RECORDS SHOWN START
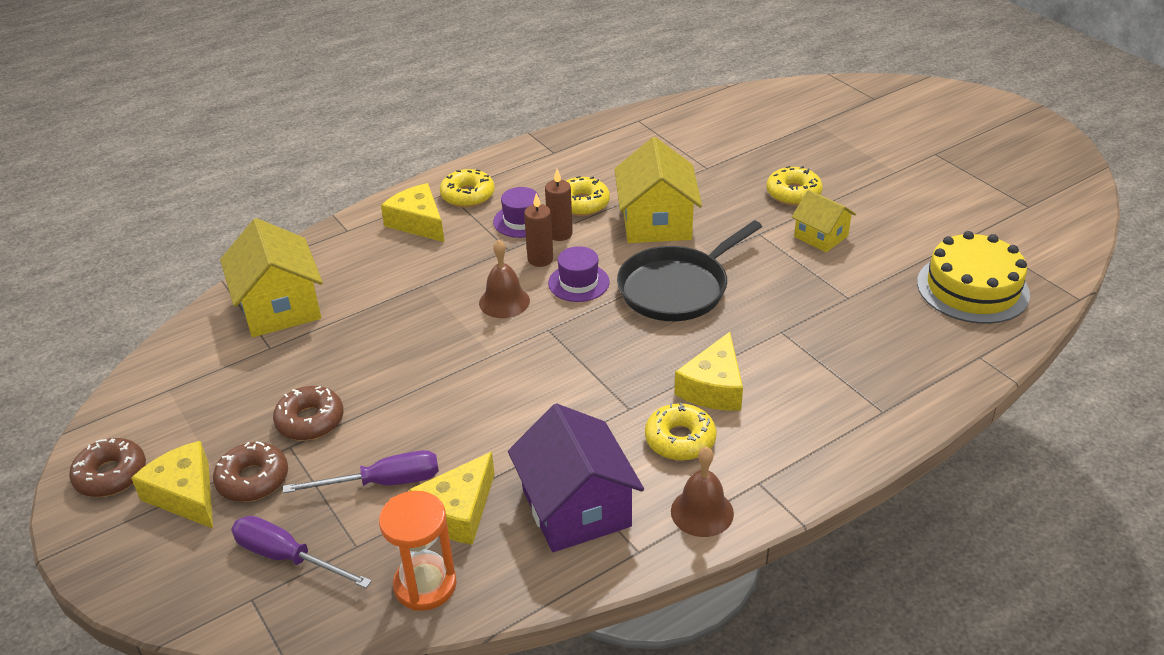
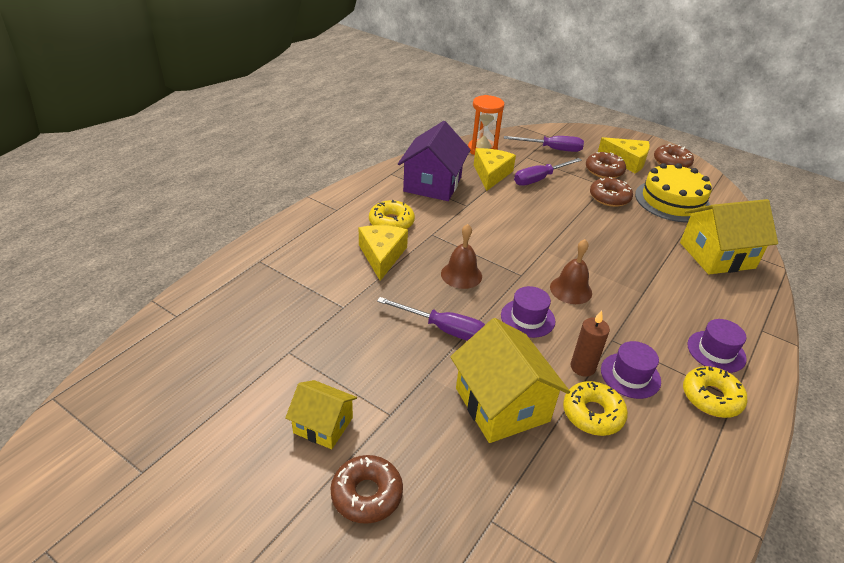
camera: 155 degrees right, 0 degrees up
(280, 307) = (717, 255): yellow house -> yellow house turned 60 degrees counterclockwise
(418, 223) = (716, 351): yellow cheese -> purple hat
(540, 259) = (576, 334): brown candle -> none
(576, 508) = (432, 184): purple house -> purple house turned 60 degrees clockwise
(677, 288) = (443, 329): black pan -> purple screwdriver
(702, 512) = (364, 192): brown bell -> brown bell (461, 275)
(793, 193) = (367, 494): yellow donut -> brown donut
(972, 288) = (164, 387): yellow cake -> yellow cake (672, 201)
RECORDS SHOWN END
RECORDS SHOWN START
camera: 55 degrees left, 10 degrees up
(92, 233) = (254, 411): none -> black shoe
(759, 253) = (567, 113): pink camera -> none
RECORDS SHOWN END
YOUR TASK: All lines in the data above from the one with "(280, 307) = (717, 255): yellow" through the one with "(972, 288) = (164, 387): yellow" must be repeated exactly, and no others.

RESPONSE BELOW:
(280, 307) = (717, 255): yellow house -> yellow house turned 60 degrees counterclockwise
(418, 223) = (716, 351): yellow cheese -> purple hat
(540, 259) = (576, 334): brown candle -> none
(576, 508) = (432, 184): purple house -> purple house turned 60 degrees clockwise
(677, 288) = (443, 329): black pan -> purple screwdriver
(702, 512) = (364, 192): brown bell -> brown bell (461, 275)
(793, 193) = (367, 494): yellow donut -> brown donut
(972, 288) = (164, 387): yellow cake -> yellow cake (672, 201)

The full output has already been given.